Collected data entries
○ ○ ○ ○

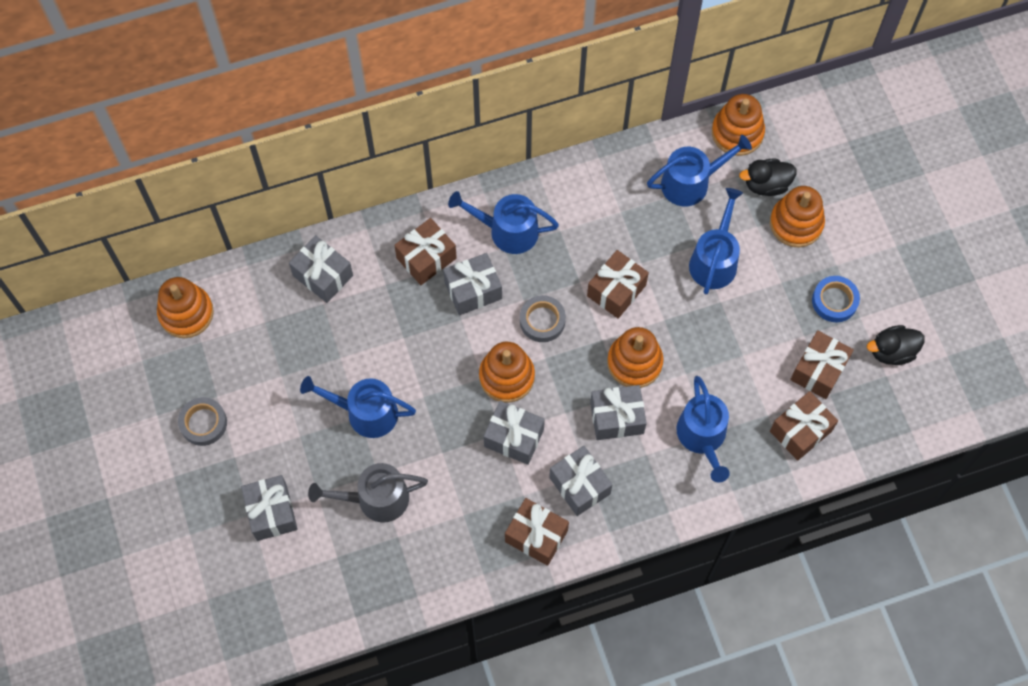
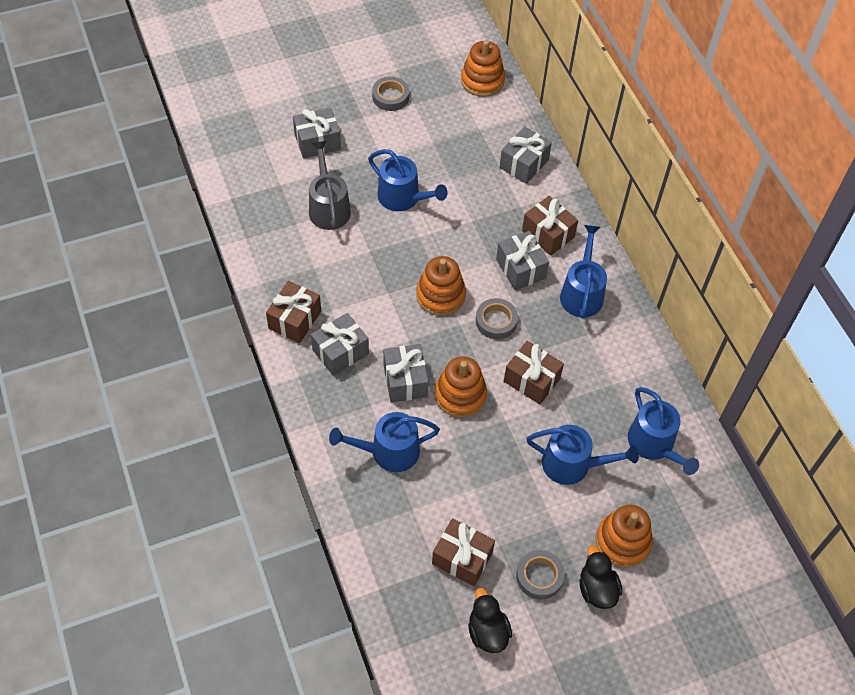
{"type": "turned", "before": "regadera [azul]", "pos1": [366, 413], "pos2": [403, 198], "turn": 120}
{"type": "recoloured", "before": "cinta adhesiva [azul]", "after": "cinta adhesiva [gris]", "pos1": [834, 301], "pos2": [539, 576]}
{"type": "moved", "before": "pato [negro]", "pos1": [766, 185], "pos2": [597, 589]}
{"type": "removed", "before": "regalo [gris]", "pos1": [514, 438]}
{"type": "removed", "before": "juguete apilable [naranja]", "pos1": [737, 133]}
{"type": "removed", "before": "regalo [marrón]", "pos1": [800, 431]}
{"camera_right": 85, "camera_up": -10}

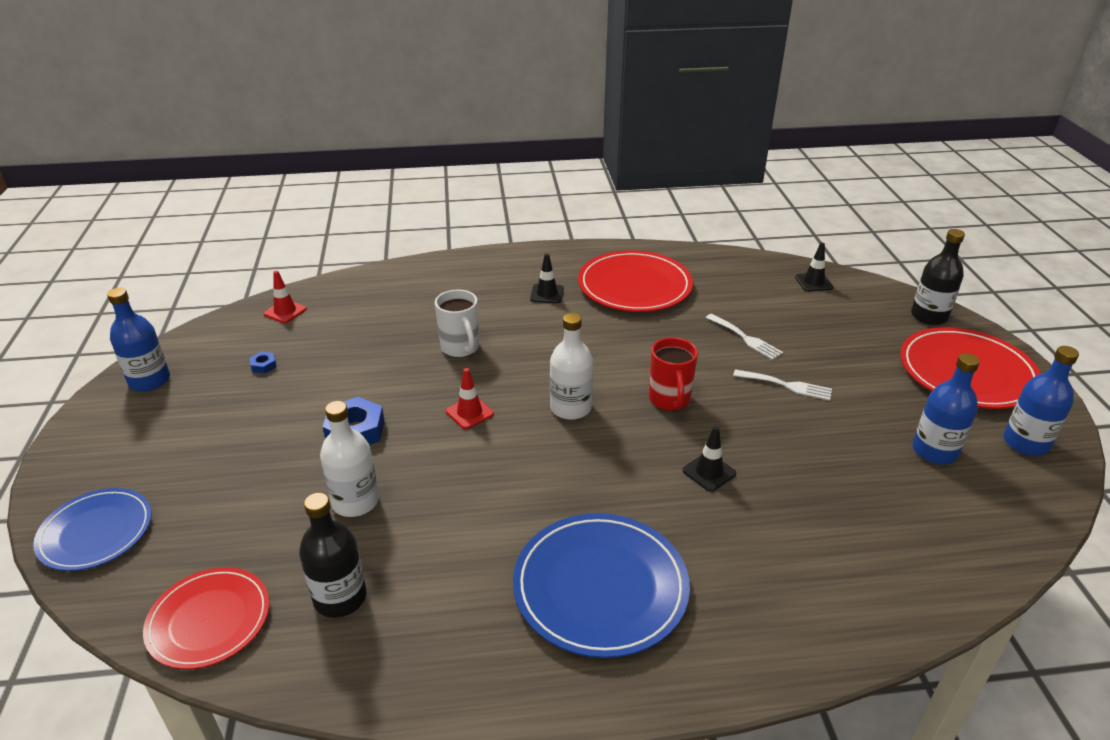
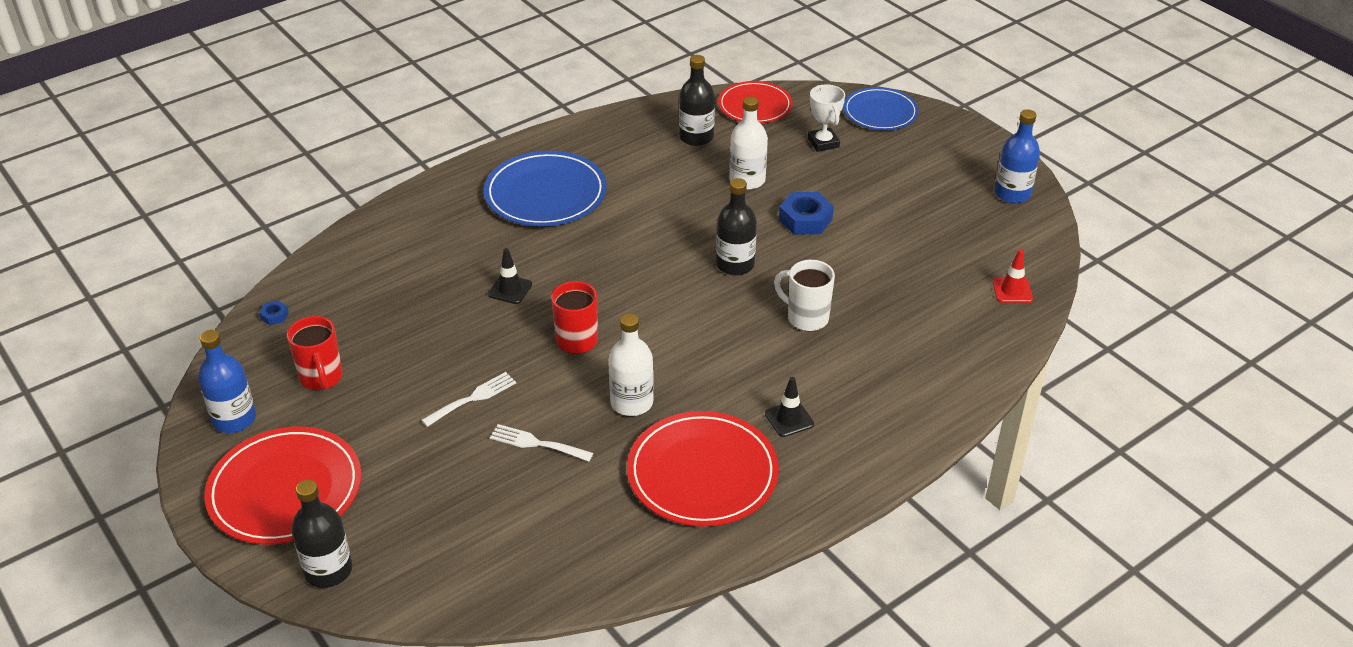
{"type": "moved", "before": "tuerca [azul]", "pos1": [263, 365], "pos2": [274, 316]}
{"type": "replaced", "before": "botella [azul]", "after": "taza [rojo]", "pos1": [934, 451], "pos2": [321, 378]}
{"type": "turned", "before": "tenedor [blanco]", "pos1": [786, 385], "pos2": [473, 398], "turn": 150}
{"type": "moved", "before": "botella [blanco]", "pos1": [570, 408], "pos2": [632, 402]}
{"type": "replaced", "before": "cono de tráfico [rojo]", "after": "botella [negro]", "pos1": [469, 413], "pos2": [735, 264]}
{"type": "added", "after": "trofeo [blanco]", "pos2": [823, 143]}
{"type": "removed", "before": "cono de tráfico [negro]", "pos1": [813, 282]}
{"camera_right": 150, "camera_up": 5}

○ ○ ○ ○

> About this exercise
Can the entries above be repeated exactly, without their pictures?

> Solution
{"type": "turned", "before": "regadera [azul]", "pos1": [366, 413], "pos2": [403, 198], "turn": 120}
{"type": "recoloured", "before": "cinta adhesiva [azul]", "after": "cinta adhesiva [gris]", "pos1": [834, 301], "pos2": [539, 576]}
{"type": "moved", "before": "pato [negro]", "pos1": [766, 185], "pos2": [597, 589]}
{"type": "removed", "before": "regalo [gris]", "pos1": [514, 438]}
{"type": "removed", "before": "juguete apilable [naranja]", "pos1": [737, 133]}
{"type": "removed", "before": "regalo [marrón]", "pos1": [800, 431]}
{"camera_right": 85, "camera_up": -10}

{"type": "moved", "before": "tuerca [azul]", "pos1": [263, 365], "pos2": [274, 316]}
{"type": "replaced", "before": "botella [azul]", "after": "taza [rojo]", "pos1": [934, 451], "pos2": [321, 378]}
{"type": "turned", "before": "tenedor [blanco]", "pos1": [786, 385], "pos2": [473, 398], "turn": 150}
{"type": "moved", "before": "botella [blanco]", "pos1": [570, 408], "pos2": [632, 402]}
{"type": "replaced", "before": "cono de tráfico [rojo]", "after": "botella [negro]", "pos1": [469, 413], "pos2": [735, 264]}
{"type": "added", "after": "trofeo [blanco]", "pos2": [823, 143]}
{"type": "removed", "before": "cono de tráfico [negro]", "pos1": [813, 282]}
{"camera_right": 150, "camera_up": 5}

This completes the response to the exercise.